# [Work to complete]
Retype, word for word, each line between the lines holding "C8: 22nF (n5, n31) -> none" and "R19: 1.6k (+9V, n15) -> 1.6k (+9V, n23)", inclusive, and leave the rest of the data alone.

# [Supplied records]
▼▼▼

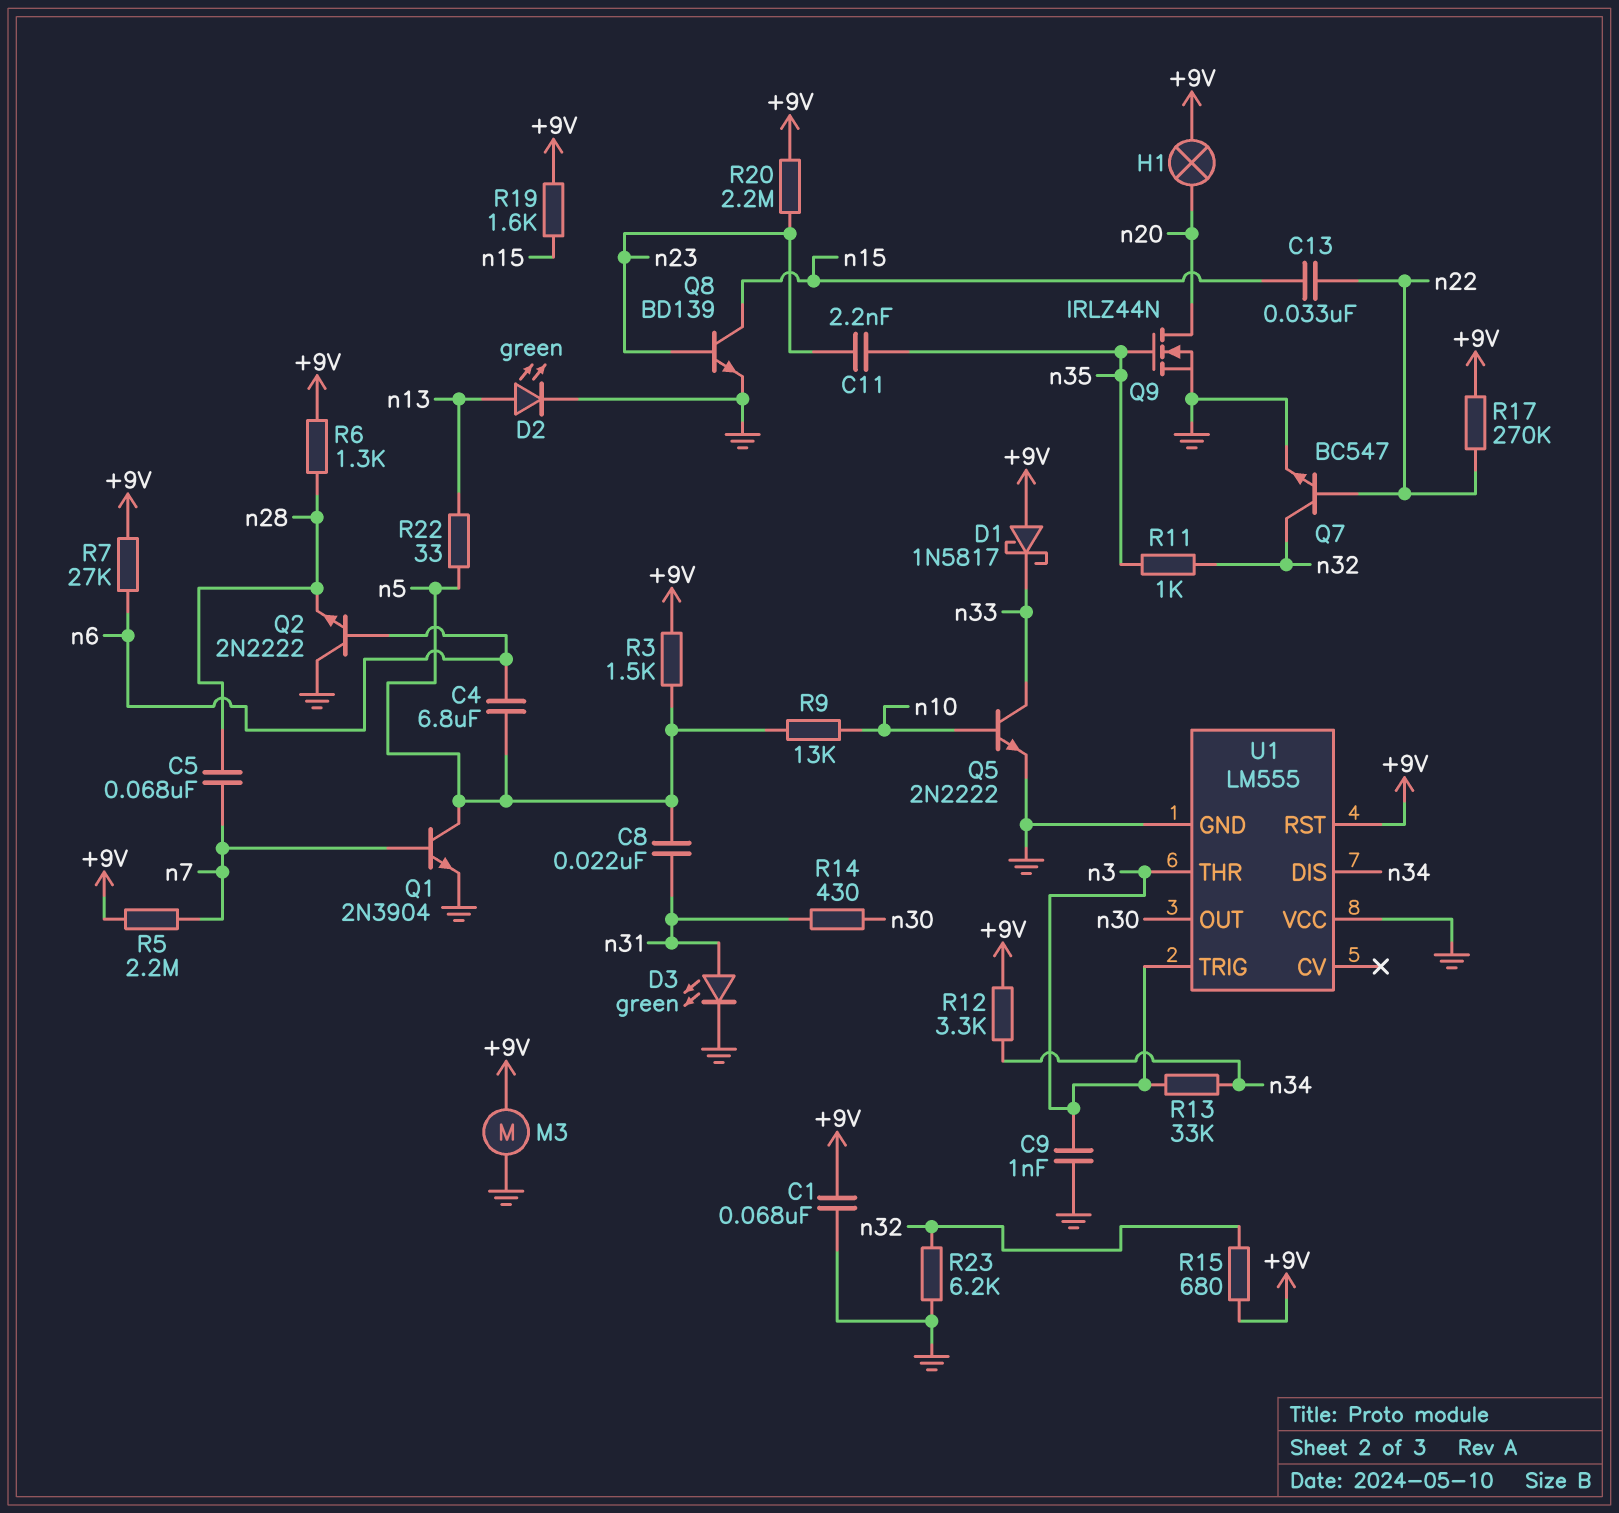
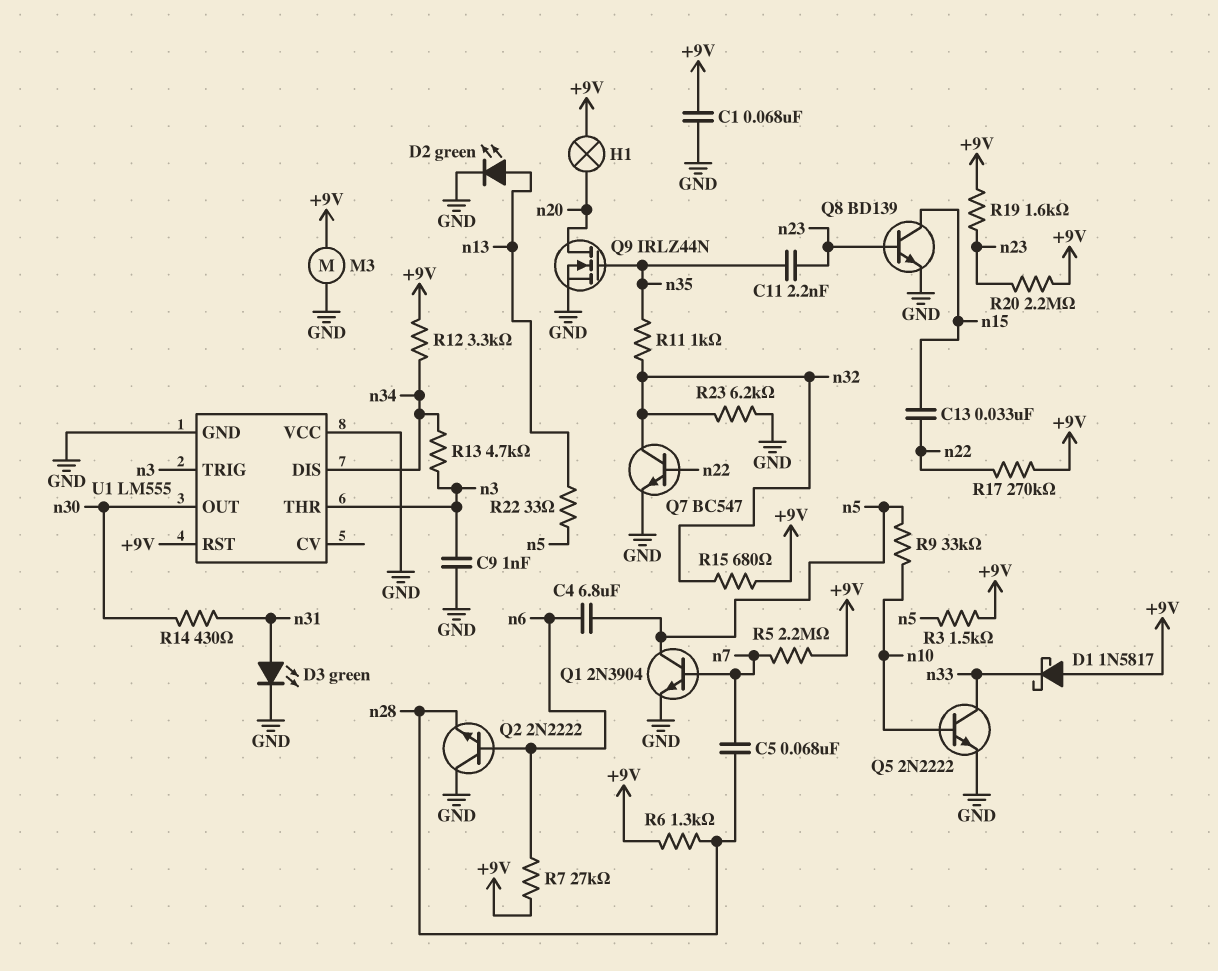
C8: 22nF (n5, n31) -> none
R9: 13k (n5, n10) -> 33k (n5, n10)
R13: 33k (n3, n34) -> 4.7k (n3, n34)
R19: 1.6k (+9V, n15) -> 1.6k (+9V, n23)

▲▲▲
▼▼▼

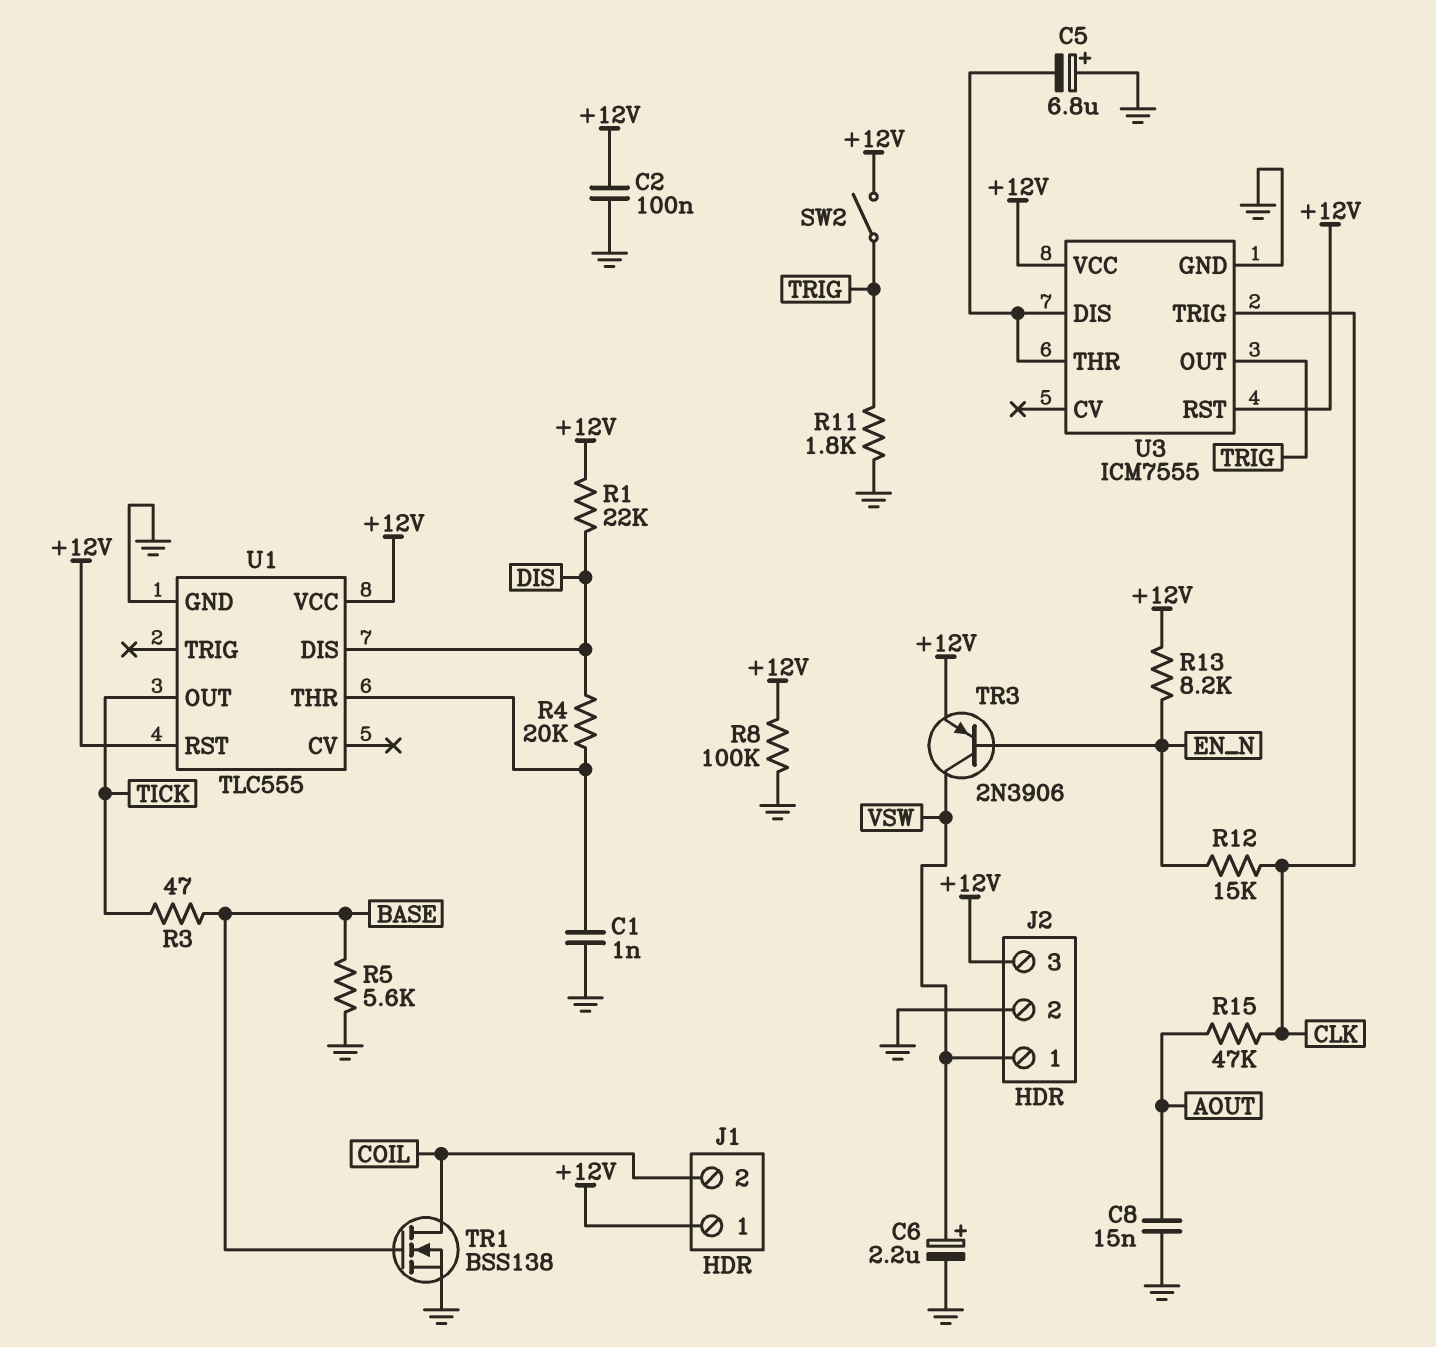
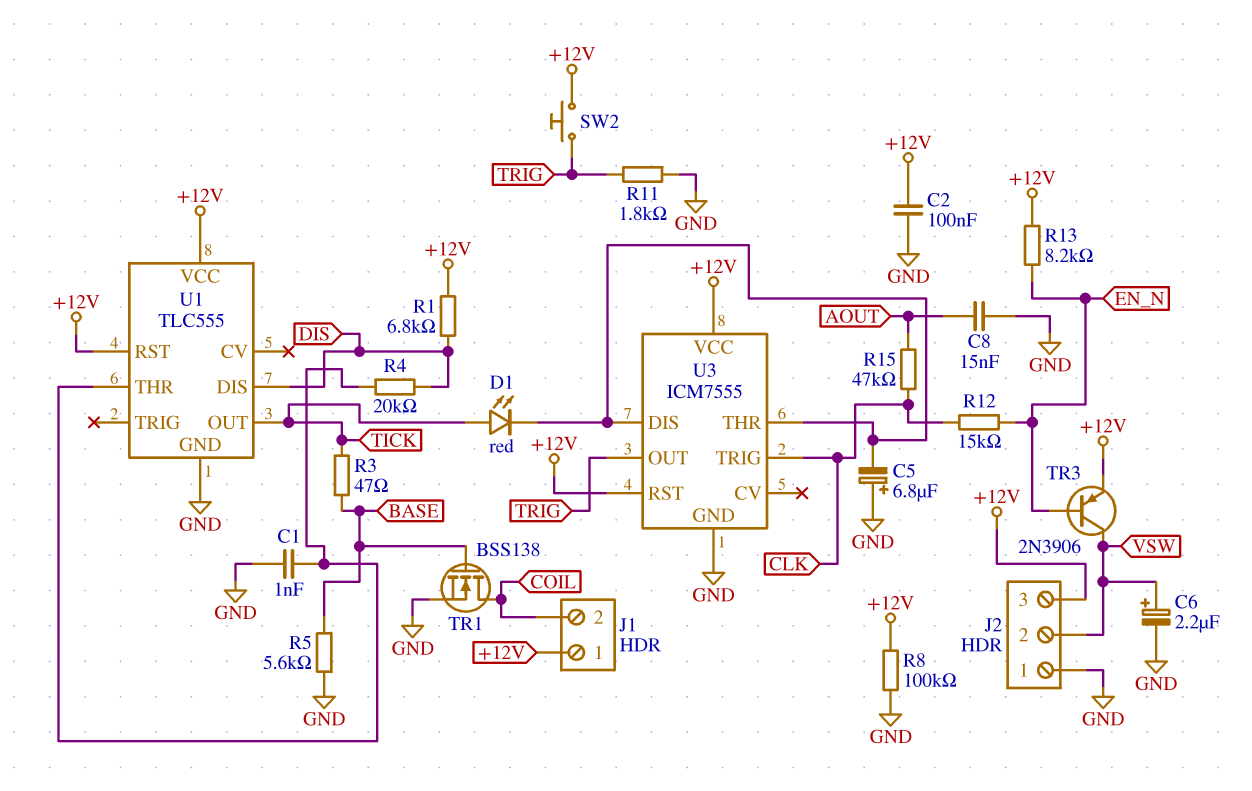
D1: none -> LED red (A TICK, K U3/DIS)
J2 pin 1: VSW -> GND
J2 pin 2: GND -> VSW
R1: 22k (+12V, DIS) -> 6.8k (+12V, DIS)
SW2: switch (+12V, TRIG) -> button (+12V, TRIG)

▲▲▲

# [Output of the task]
C8: 22nF (n5, n31) -> none
R9: 13k (n5, n10) -> 33k (n5, n10)
R13: 33k (n3, n34) -> 4.7k (n3, n34)
R19: 1.6k (+9V, n15) -> 1.6k (+9V, n23)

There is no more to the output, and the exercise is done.